> [WHAT THIS TASK INVOLVES]: Give the lines again exactly as they appear, from the first line of the listing through the line containing "(347, 166) = (626, 337): yellow", and omit every picture.

> [MATERIAL TO PROCESS]:
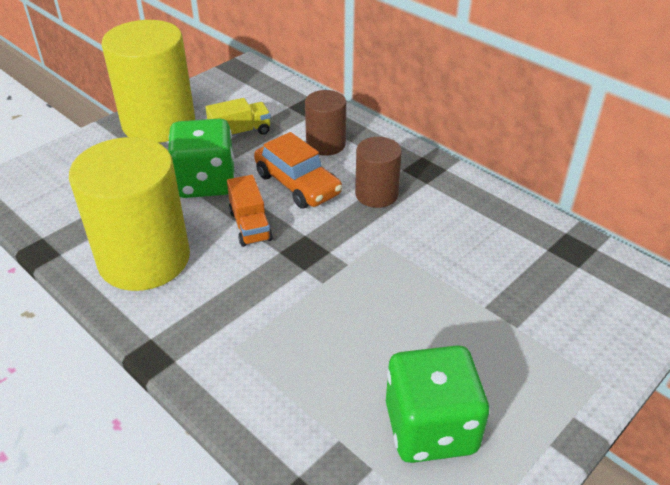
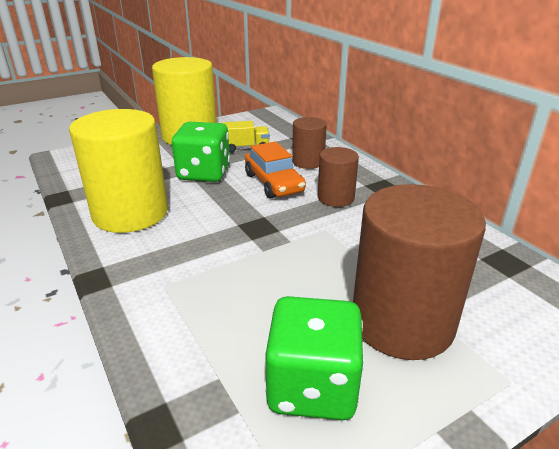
camera: 15 degrees right, 10 degrees down
(250, 226) = (223, 204): orange truck -> none
(492, 341) = (402, 322): none -> brown cylinder

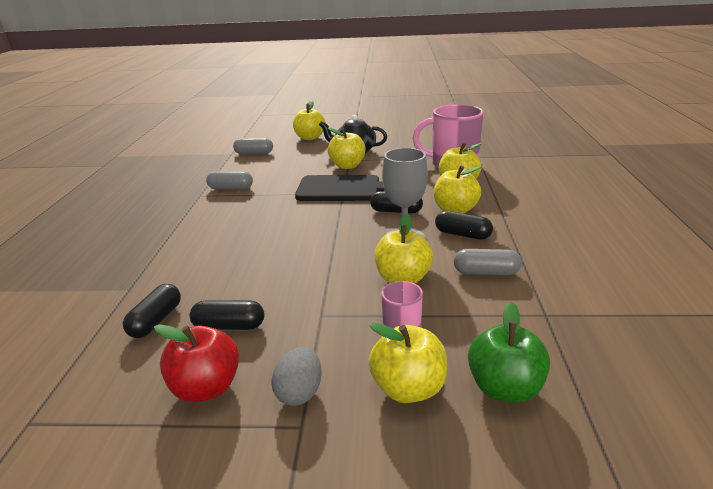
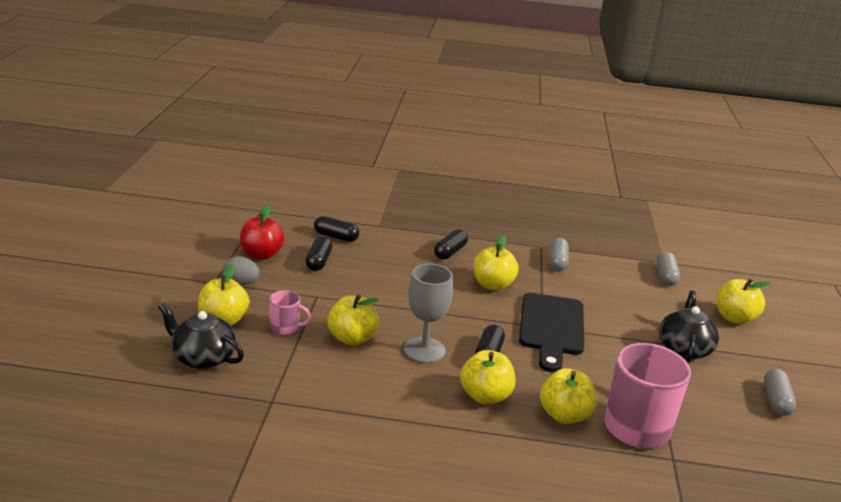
camera: 90 degrees right, 0 degrees up
(347, 166) = (626, 337): yellow apple -> yellow apple (492, 285)
(462, 234) = (425, 388): black capsule -> black capsule (450, 252)
(486, 272) = (347, 385): grey capsule -> grey capsule (776, 400)
(505, 388) = (203, 358): green apple -> black teapot

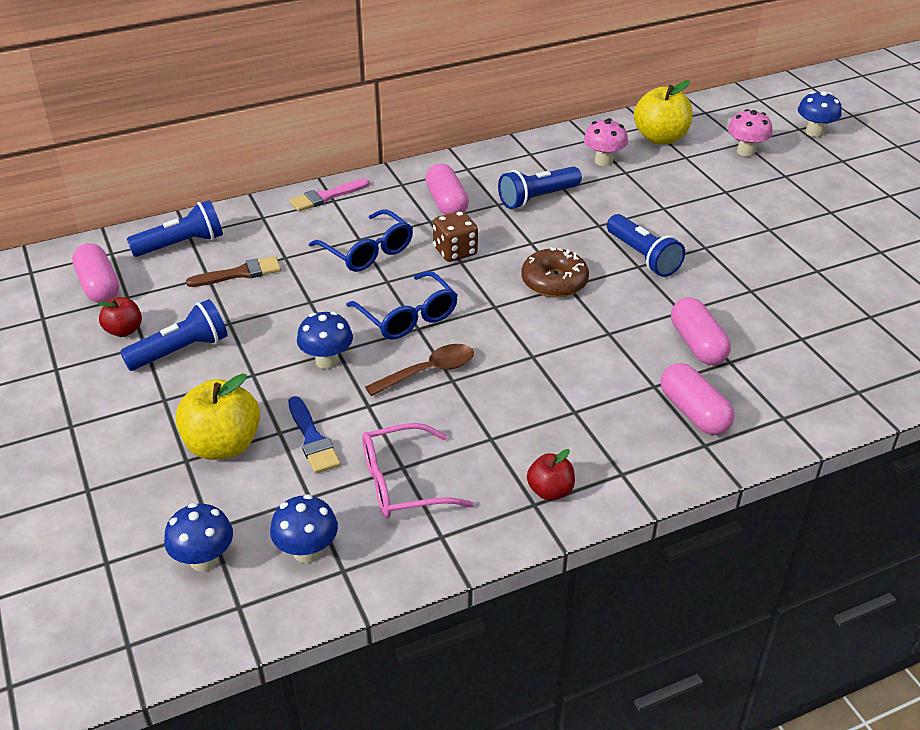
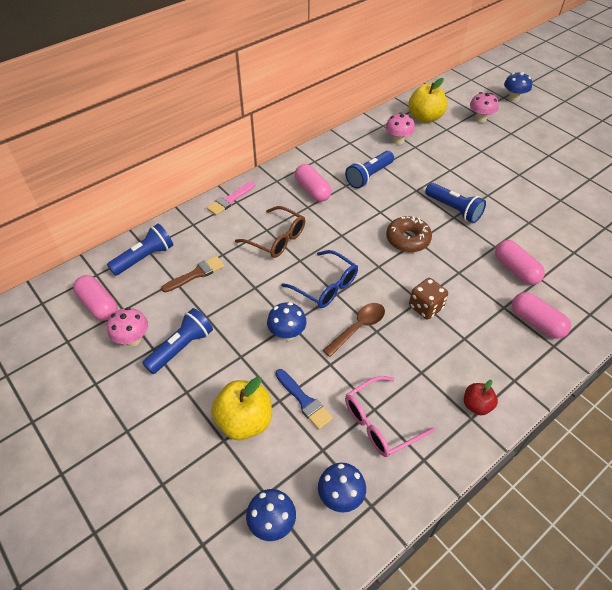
camera: 15 degrees left, 10 degrees up
(124, 330) = (132, 339): red apple -> pink mushroom
(367, 251) = (276, 239): blue glasses -> brown glasses
(455, 251) = (334, 228): brown dice -> brown dice (426, 307)

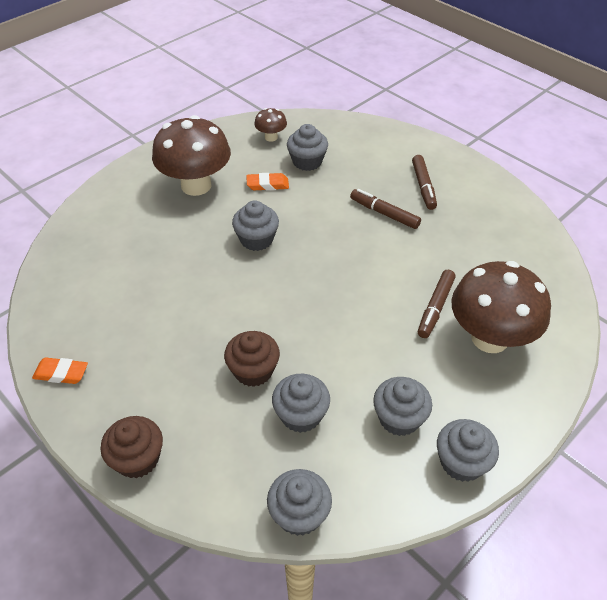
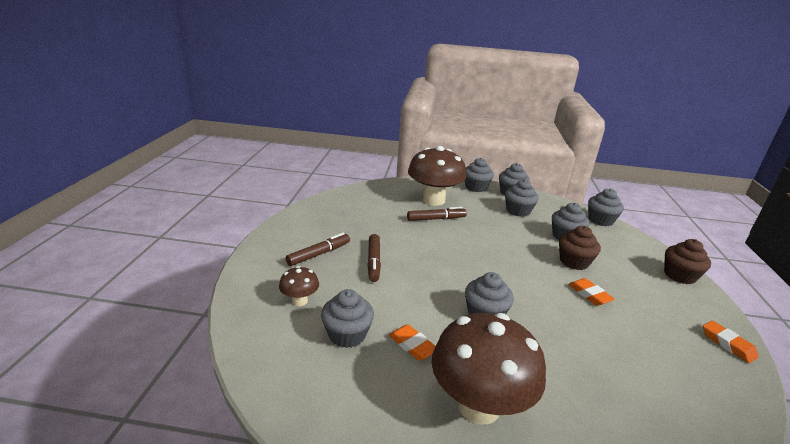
camera: 130 degrees left, 20 degrees down
(204, 332) = (589, 294): none -> orange eraser
(271, 137) = (327, 390): brown mushroom -> brown mushroom (300, 301)
(507, 424) = (476, 187): none -> grey cupcake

> [THE ANSWER]:
camera: 15 degrees right, 10 degrees down
(250, 226) = (223, 204): orange truck -> none
(492, 341) = (402, 322): none -> brown cylinder

camera: 90 degrees right, 0 degrees up
(347, 166) = (626, 337): yellow apple -> yellow apple (492, 285)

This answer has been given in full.